*What the exercise asks*
Go to the line containing "R6: 27k (+12V, D0) -> none" in the records below and print it and every following line exactly, on through the line containing "S4: button (D0, DGND) -> button (D0, G8)", then stop.

*Dataset excerpts*
Segment Open
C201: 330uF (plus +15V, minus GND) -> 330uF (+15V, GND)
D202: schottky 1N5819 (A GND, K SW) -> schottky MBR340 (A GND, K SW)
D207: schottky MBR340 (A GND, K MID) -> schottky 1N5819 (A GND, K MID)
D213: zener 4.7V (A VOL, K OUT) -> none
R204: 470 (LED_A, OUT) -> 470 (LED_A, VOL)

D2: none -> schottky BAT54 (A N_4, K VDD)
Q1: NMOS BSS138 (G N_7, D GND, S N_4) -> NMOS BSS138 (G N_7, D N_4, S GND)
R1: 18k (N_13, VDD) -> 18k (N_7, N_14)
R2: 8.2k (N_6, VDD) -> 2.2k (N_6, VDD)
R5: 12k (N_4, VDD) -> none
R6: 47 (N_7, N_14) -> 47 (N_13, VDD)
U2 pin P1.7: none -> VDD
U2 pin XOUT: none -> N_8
Segment Closed
Segment Open
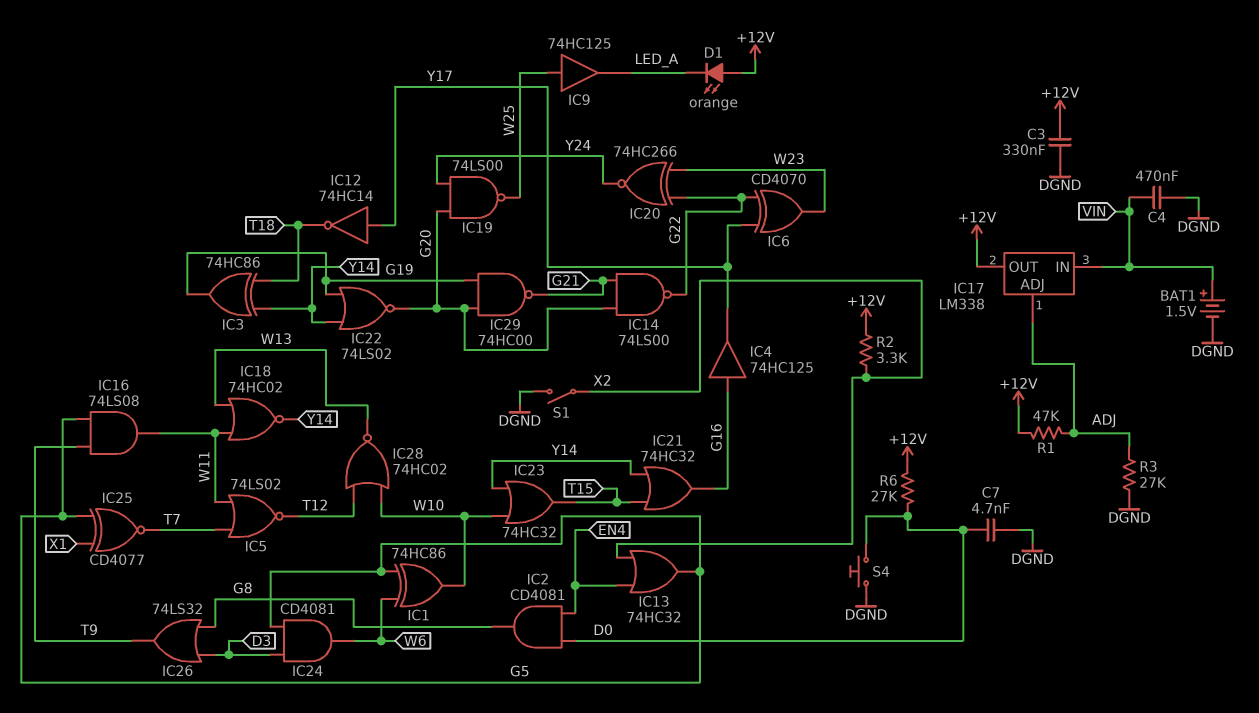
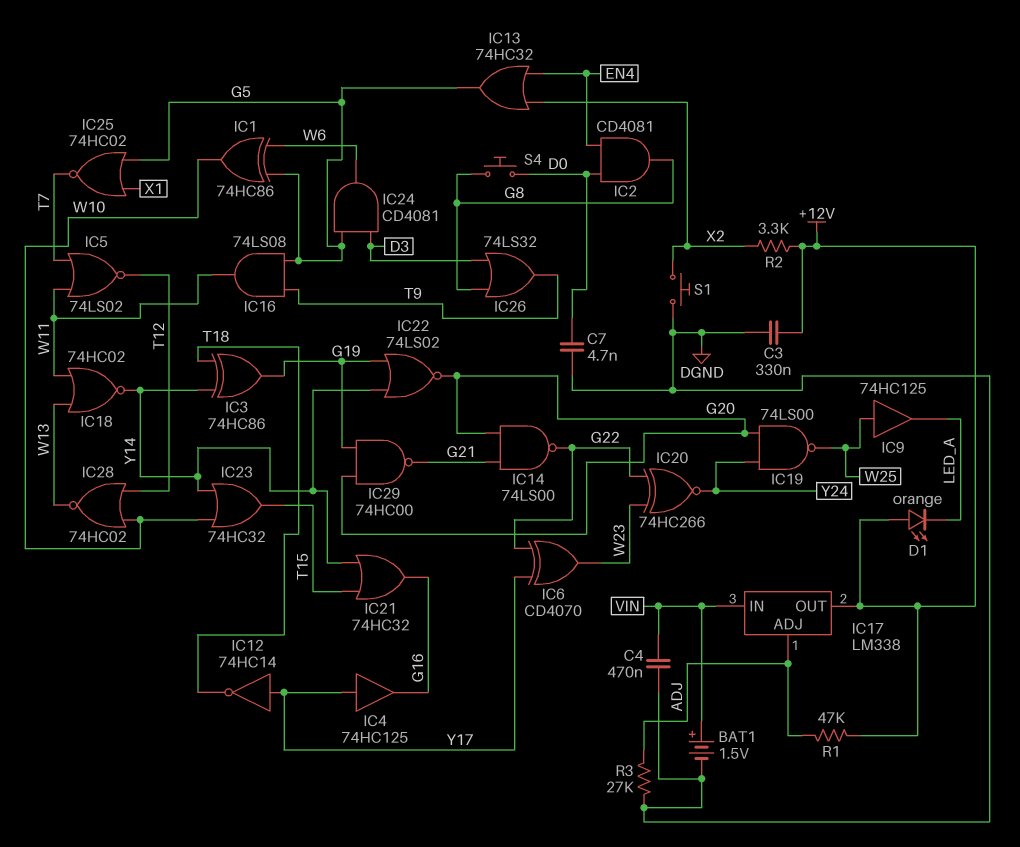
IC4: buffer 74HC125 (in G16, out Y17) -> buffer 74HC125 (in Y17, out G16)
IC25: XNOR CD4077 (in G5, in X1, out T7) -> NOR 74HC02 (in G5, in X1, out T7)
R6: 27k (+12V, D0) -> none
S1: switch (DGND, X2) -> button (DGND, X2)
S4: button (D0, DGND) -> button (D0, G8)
Segment Closed
Segment Open
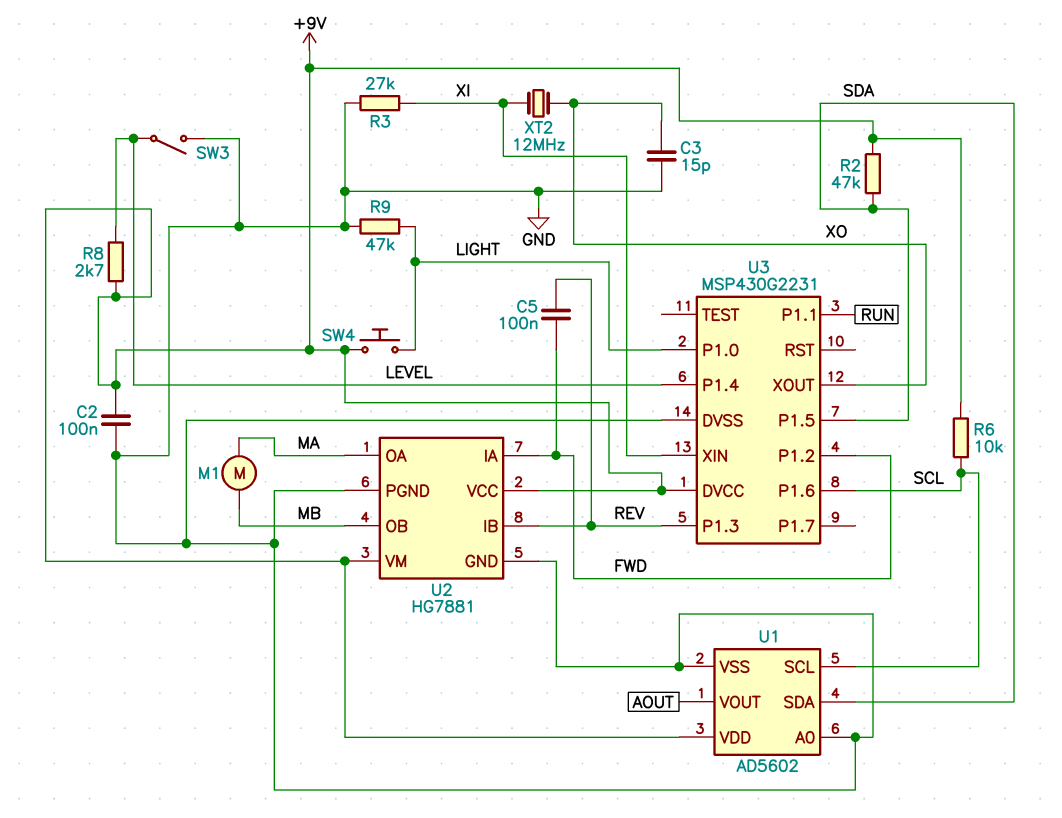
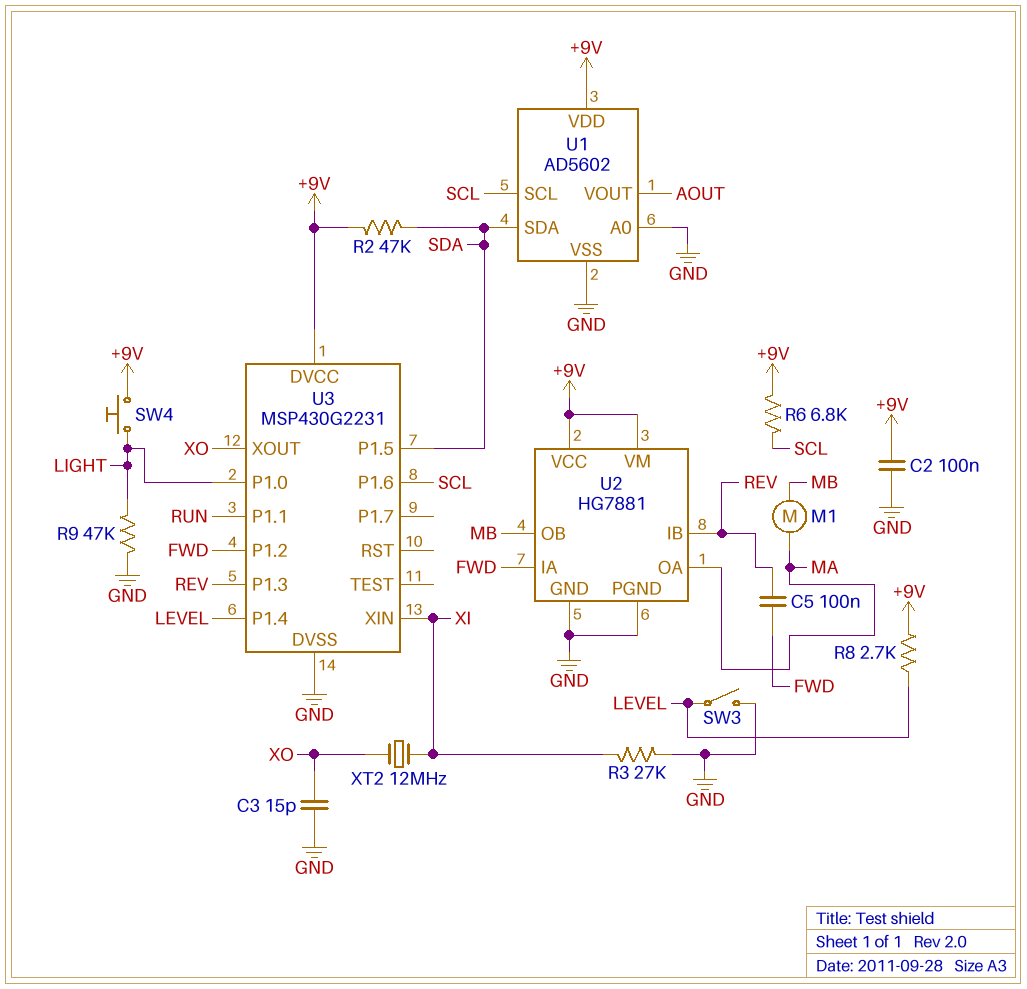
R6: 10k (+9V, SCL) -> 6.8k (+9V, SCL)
Segment Closed
*Task result*
R6: 27k (+12V, D0) -> none
S1: switch (DGND, X2) -> button (DGND, X2)
S4: button (D0, DGND) -> button (D0, G8)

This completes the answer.